Transcribe the records word for word, leaving nothing out.

*** Opening Data extract ***

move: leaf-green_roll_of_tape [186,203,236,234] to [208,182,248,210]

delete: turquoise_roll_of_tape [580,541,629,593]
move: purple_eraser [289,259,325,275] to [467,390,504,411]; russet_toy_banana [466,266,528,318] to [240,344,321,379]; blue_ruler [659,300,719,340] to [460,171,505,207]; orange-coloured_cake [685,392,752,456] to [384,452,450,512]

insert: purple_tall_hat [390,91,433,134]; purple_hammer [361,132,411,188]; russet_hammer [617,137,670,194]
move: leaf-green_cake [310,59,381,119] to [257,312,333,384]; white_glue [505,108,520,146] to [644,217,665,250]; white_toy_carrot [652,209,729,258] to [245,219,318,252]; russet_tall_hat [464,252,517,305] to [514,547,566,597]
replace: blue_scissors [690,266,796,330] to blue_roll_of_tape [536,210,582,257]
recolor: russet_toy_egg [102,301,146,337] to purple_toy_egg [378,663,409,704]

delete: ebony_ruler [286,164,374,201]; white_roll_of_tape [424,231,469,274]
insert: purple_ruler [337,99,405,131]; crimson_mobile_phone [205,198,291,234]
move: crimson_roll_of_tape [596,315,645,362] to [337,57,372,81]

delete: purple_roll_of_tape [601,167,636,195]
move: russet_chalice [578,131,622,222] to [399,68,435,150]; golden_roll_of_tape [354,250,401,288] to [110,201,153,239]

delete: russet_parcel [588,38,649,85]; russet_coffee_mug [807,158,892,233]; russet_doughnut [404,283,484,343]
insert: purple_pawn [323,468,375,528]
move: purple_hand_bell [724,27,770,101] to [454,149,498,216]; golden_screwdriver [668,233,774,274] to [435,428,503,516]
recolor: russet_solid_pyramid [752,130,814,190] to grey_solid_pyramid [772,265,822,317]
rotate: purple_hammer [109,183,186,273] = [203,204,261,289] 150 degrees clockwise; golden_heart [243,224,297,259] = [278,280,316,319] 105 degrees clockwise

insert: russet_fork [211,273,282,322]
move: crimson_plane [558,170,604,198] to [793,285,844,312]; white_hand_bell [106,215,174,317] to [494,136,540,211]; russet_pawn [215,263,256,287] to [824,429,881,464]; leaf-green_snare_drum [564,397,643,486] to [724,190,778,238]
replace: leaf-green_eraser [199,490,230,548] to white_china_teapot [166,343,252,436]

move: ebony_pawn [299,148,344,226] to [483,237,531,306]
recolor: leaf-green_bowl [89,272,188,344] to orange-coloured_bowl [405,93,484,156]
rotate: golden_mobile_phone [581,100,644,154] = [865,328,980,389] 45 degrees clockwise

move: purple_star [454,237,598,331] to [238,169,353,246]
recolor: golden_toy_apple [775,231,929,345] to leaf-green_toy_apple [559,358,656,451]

*** Closing Data extract ***

▶ **Output of the exercise**:
move: leaf-green_roll_of_tape [186,203,236,234] to [208,182,248,210]

delete: turquoise_roll_of_tape [580,541,629,593]
move: purple_eraser [289,259,325,275] to [467,390,504,411]; russet_toy_banana [466,266,528,318] to [240,344,321,379]; blue_ruler [659,300,719,340] to [460,171,505,207]; orange-coloured_cake [685,392,752,456] to [384,452,450,512]

insert: purple_tall_hat [390,91,433,134]; purple_hammer [361,132,411,188]; russet_hammer [617,137,670,194]
move: leaf-green_cake [310,59,381,119] to [257,312,333,384]; white_glue [505,108,520,146] to [644,217,665,250]; white_toy_carrot [652,209,729,258] to [245,219,318,252]; russet_tall_hat [464,252,517,305] to [514,547,566,597]
replace: blue_scissors [690,266,796,330] to blue_roll_of_tape [536,210,582,257]
recolor: russet_toy_egg [102,301,146,337] to purple_toy_egg [378,663,409,704]

delete: ebony_ruler [286,164,374,201]; white_roll_of_tape [424,231,469,274]
insert: purple_ruler [337,99,405,131]; crimson_mobile_phone [205,198,291,234]
move: crimson_roll_of_tape [596,315,645,362] to [337,57,372,81]

delete: purple_roll_of_tape [601,167,636,195]
move: russet_chalice [578,131,622,222] to [399,68,435,150]; golden_roll_of_tape [354,250,401,288] to [110,201,153,239]

delete: russet_parcel [588,38,649,85]; russet_coffee_mug [807,158,892,233]; russet_doughnut [404,283,484,343]
insert: purple_pawn [323,468,375,528]
move: purple_hand_bell [724,27,770,101] to [454,149,498,216]; golden_screwdriver [668,233,774,274] to [435,428,503,516]
recolor: russet_solid_pyramid [752,130,814,190] to grey_solid_pyramid [772,265,822,317]
rotate: purple_hammer [109,183,186,273] = [203,204,261,289] 150 degrees clockwise; golden_heart [243,224,297,259] = [278,280,316,319] 105 degrees clockwise

insert: russet_fork [211,273,282,322]
move: crimson_plane [558,170,604,198] to [793,285,844,312]; white_hand_bell [106,215,174,317] to [494,136,540,211]; russet_pawn [215,263,256,287] to [824,429,881,464]; leaf-green_snare_drum [564,397,643,486] to [724,190,778,238]
replace: leaf-green_eraser [199,490,230,548] to white_china_teapot [166,343,252,436]

move: ebony_pawn [299,148,344,226] to [483,237,531,306]
recolor: leaf-green_bowl [89,272,188,344] to orange-coloured_bowl [405,93,484,156]
rotate: golden_mobile_phone [581,100,644,154] = [865,328,980,389] 45 degrees clockwise

move: purple_star [454,237,598,331] to [238,169,353,246]
recolor: golden_toy_apple [775,231,929,345] to leaf-green_toy_apple [559,358,656,451]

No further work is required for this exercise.